• **EXERCISE INSTRUCTIONS**: Could you pull out every line in the material below that contains the word "electric"?
--------------------------------
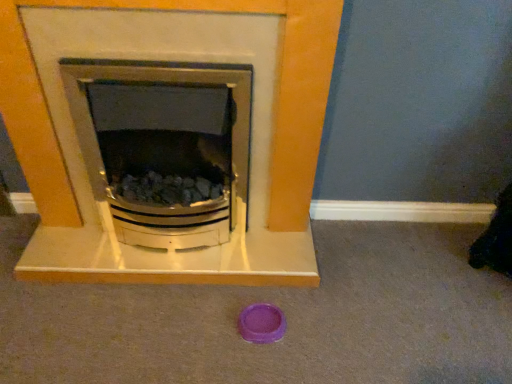
The width and height of the screenshot is (512, 384). Identify the location of matte white fireplace at center. (178, 81).

Describe the element at coordinates (178, 81) in the screenshot. The width and height of the screenshot is (512, 384). I see `matte white fireplace at center` at that location.

The image size is (512, 384). In order to click on matte white fireplace at center in this screenshot , I will do `click(178, 81)`.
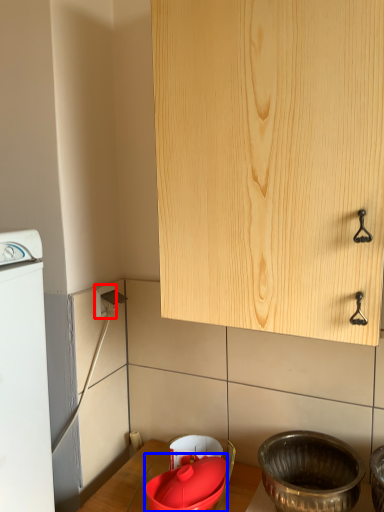
Question: Which object appears closest to the camera in this image, electric outlet (highlighted by a red box) or basin (highlighted by a blue box)?

Choices:
 (A) electric outlet
 (B) basin

Answer: (B)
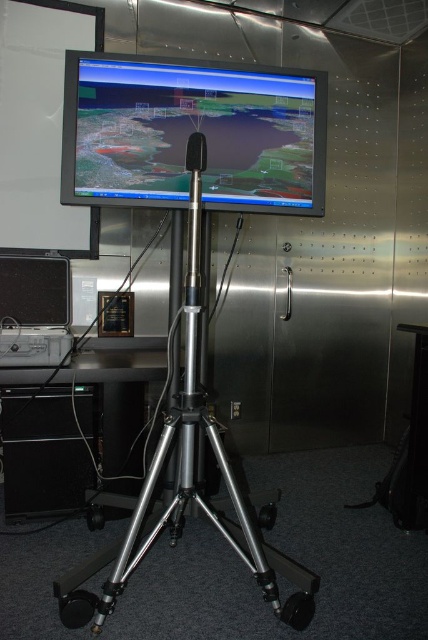
You are setting up a laptop for a flight simulation presentation. The black plastic computer desk at lower left is where you need to place it. Based on the coordinates provided, is the desk positioned closer to the left or right side of the room?

The black plastic computer desk at lower left is located at point (74, 429). Since the x coordinate is 0.672, which is closer to 1, it is positioned closer to the right side of the room.

You are setting up a new projector in the room and need to position it so that its light beam can reach the matte black monitor at center. According to the room layout, where should you place the projector relative to the monitor?

The matte black monitor at center is located at point (192,132). To project onto it, position the projector in a line of sight facing this coordinate, ensuring the beam can reach without obstruction.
--------------------------------
• **YOUR RESPONSE**:
Question: Which object appears closest to the camera in this image, electric outlet (highlighted by a red box) or basin (highlighted by a blue box)?
 (A) electric outlet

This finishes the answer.